> ABOUT THIS EXERCISE: Transcribe the lines from the start of the data below through the line with "C7: 330nF (COM, J2/2) -> none", word for word and nothing more.

> MATERIAL PROVIDED:

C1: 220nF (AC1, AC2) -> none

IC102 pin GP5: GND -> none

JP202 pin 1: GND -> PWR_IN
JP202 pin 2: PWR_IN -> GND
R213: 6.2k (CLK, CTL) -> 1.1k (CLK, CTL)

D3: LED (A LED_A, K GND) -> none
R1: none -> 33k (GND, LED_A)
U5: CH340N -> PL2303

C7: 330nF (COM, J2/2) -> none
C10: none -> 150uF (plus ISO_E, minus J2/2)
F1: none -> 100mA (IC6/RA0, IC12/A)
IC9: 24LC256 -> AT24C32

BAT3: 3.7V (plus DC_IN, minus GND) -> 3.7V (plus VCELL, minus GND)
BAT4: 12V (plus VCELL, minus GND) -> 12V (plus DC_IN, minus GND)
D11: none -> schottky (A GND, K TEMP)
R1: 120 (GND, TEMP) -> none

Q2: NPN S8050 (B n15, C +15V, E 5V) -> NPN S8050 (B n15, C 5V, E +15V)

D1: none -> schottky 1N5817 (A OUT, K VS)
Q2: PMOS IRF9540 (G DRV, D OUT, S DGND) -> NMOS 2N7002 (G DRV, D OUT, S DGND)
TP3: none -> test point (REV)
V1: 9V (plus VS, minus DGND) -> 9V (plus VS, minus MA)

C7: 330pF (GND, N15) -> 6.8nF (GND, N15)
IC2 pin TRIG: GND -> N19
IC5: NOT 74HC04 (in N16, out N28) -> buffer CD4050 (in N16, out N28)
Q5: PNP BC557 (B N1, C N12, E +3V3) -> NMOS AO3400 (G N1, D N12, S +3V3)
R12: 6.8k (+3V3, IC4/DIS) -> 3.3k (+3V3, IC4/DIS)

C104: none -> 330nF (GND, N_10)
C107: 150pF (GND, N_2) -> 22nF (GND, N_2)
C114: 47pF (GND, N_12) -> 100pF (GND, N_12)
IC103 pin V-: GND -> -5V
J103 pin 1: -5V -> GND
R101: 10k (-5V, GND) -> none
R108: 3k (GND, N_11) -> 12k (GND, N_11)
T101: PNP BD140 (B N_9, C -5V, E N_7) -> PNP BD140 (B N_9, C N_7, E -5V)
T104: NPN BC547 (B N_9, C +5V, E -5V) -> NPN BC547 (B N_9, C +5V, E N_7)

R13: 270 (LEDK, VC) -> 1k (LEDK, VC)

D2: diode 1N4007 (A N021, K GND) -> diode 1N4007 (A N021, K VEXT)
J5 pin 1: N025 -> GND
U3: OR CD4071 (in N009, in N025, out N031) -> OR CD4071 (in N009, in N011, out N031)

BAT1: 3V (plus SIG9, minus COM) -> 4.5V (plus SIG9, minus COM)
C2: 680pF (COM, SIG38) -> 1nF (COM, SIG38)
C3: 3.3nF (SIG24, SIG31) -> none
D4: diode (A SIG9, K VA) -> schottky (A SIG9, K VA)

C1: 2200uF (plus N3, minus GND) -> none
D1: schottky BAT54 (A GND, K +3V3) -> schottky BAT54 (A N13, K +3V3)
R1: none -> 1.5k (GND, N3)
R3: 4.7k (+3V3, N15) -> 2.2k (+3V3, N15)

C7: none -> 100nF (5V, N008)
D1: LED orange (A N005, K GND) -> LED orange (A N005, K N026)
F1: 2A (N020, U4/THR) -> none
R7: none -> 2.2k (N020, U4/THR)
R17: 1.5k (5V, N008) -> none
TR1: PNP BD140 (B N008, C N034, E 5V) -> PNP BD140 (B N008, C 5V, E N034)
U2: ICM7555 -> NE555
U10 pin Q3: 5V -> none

> ANSWER FOR THIS EXERCISE:
C1: 220nF (AC1, AC2) -> none

IC102 pin GP5: GND -> none

JP202 pin 1: GND -> PWR_IN
JP202 pin 2: PWR_IN -> GND
R213: 6.2k (CLK, CTL) -> 1.1k (CLK, CTL)

D3: LED (A LED_A, K GND) -> none
R1: none -> 33k (GND, LED_A)
U5: CH340N -> PL2303

C7: 330nF (COM, J2/2) -> none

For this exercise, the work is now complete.